Find every line in the records below that holds the word "brown", and copy each one.

Object change descriptions:
* * * *
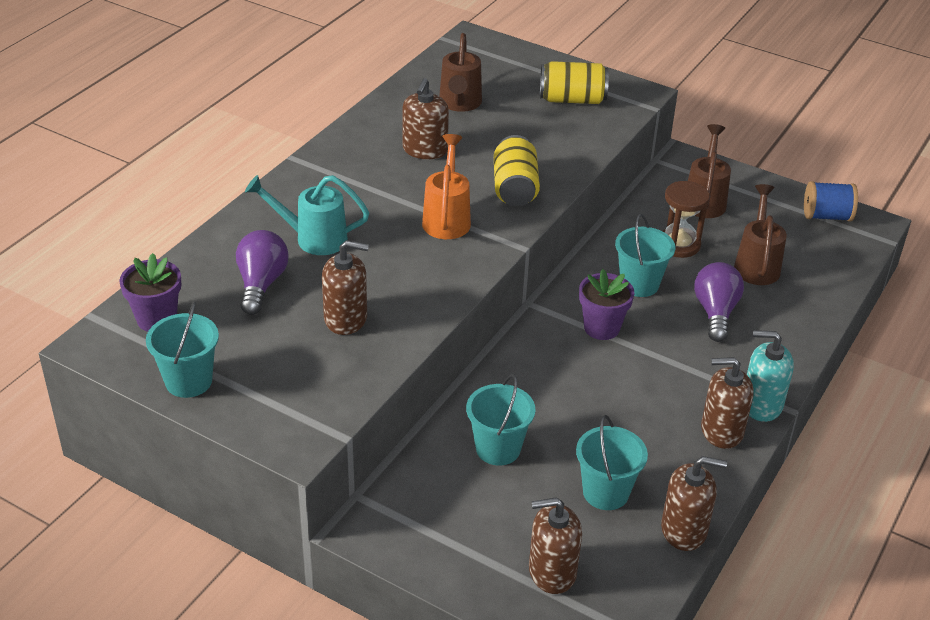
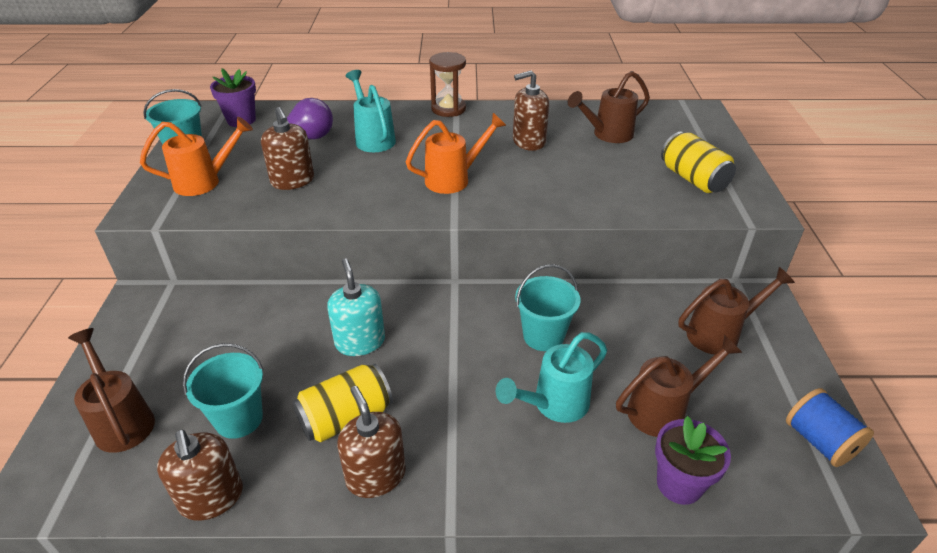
camera: 60 degrees right, 0 degrees up
(282, 382) = (204, 182): none -> orange watering can
(498, 448) = (260, 332): turquoise bucket -> none
(515, 188) = (529, 195): yellow can -> yellow can (346, 418)
(552, 571) = (122, 420): brown soap dispenser -> brown watering can
(601, 328) = (460, 334): purple flower pot -> purple flower pot (679, 484)
(678, 244) = (629, 341): brown hourglass -> brown hourglass (448, 109)
(715, 312) = (554, 405): purple light bulb -> turquoise watering can
(761, 404) = (439, 496): turquoise soap dispenser -> turquoise soap dispenser (360, 342)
* * * *
- [Your solution]:
(552, 571) = (122, 420): brown soap dispenser -> brown watering can
(678, 244) = (629, 341): brown hourglass -> brown hourglass (448, 109)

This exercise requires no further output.